** WHAT YOU HAVE TO DO **
To complete this task, print all the data below exactly but leave out the images.

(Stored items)

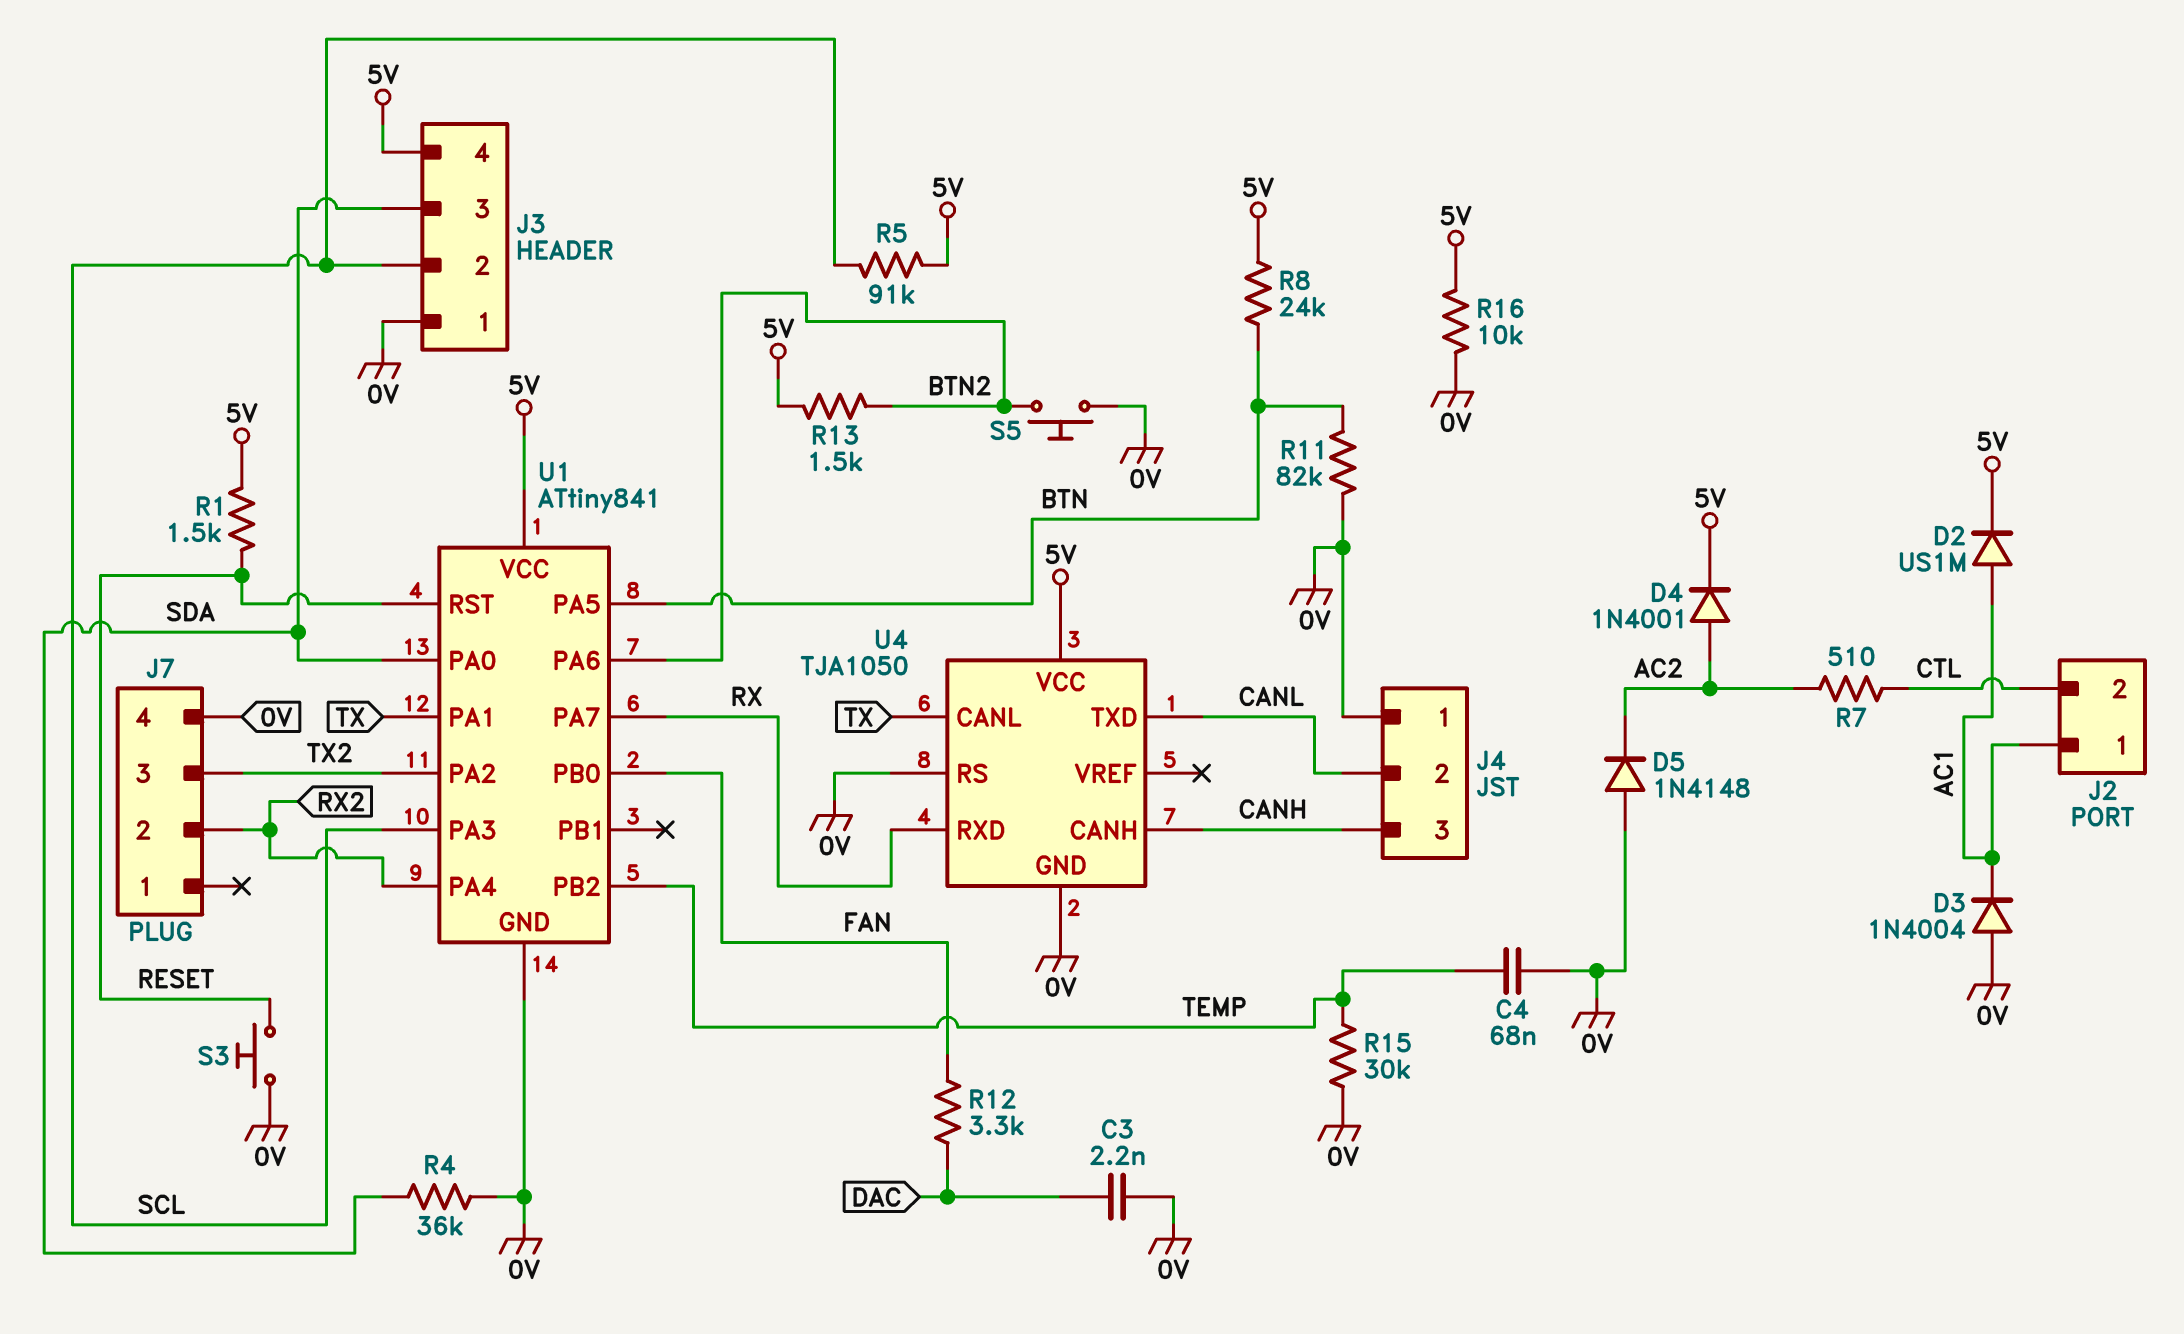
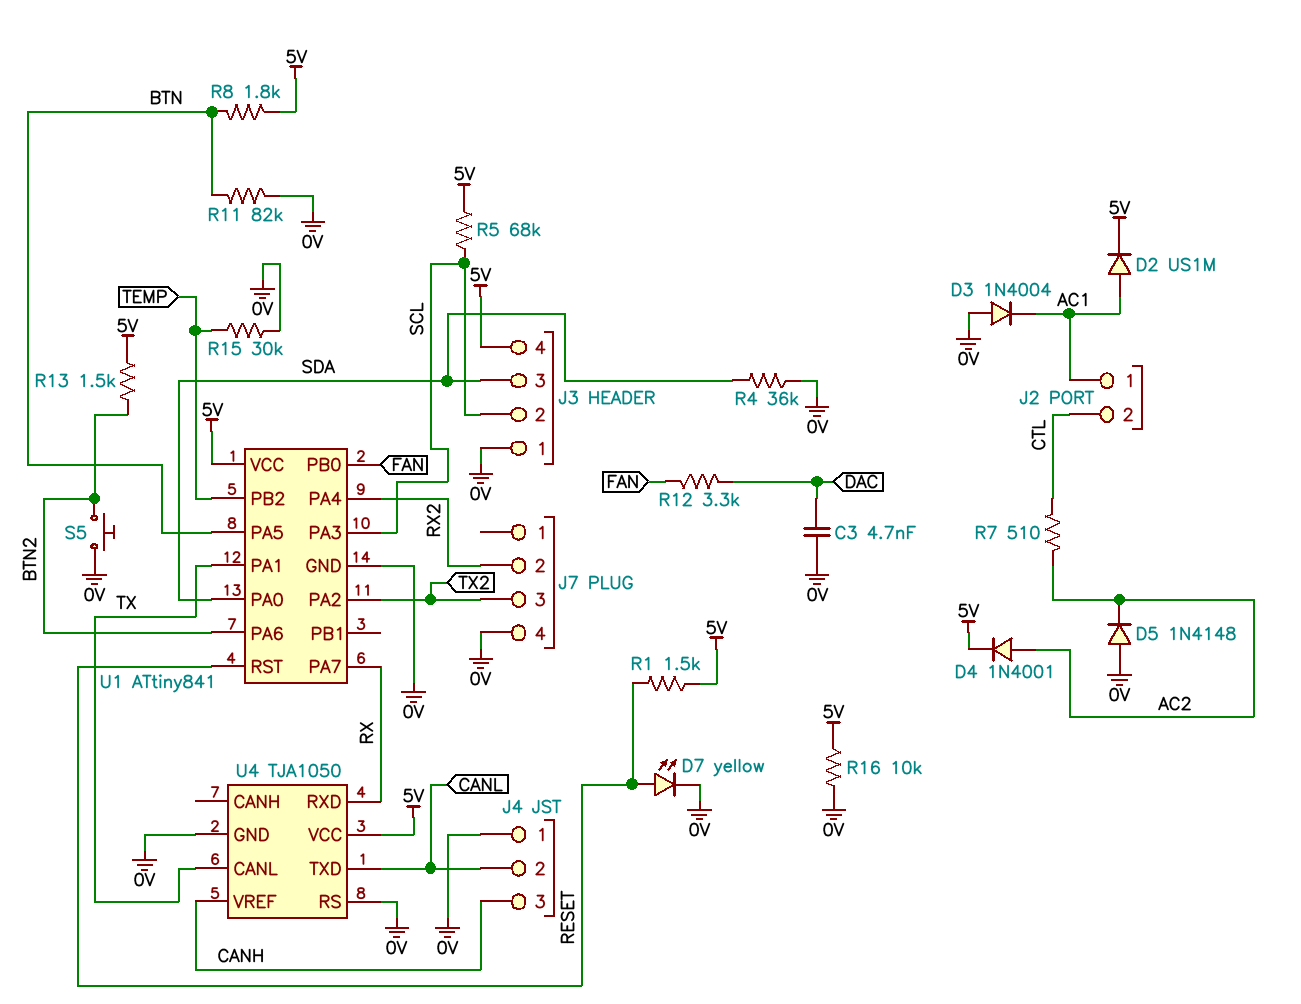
C3: 2.2nF (0V, DAC) -> 4.7nF (0V, DAC)
C4: 68nF (0V, TEMP) -> none
D7: none -> LED yellow (A RESET, K 0V)
R5: 91k (5V, SCL) -> 68k (5V, SCL)
R8: 24k (5V, BTN) -> 1.8k (5V, BTN)
S3: button (0V, RESET) -> none
U4 pin CANH: CANH -> none
U4 pin VREF: none -> CANH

** WRITTEN RESPONSE **
C3: 2.2nF (0V, DAC) -> 4.7nF (0V, DAC)
C4: 68nF (0V, TEMP) -> none
D7: none -> LED yellow (A RESET, K 0V)
R5: 91k (5V, SCL) -> 68k (5V, SCL)
R8: 24k (5V, BTN) -> 1.8k (5V, BTN)
S3: button (0V, RESET) -> none
U4 pin CANH: CANH -> none
U4 pin VREF: none -> CANH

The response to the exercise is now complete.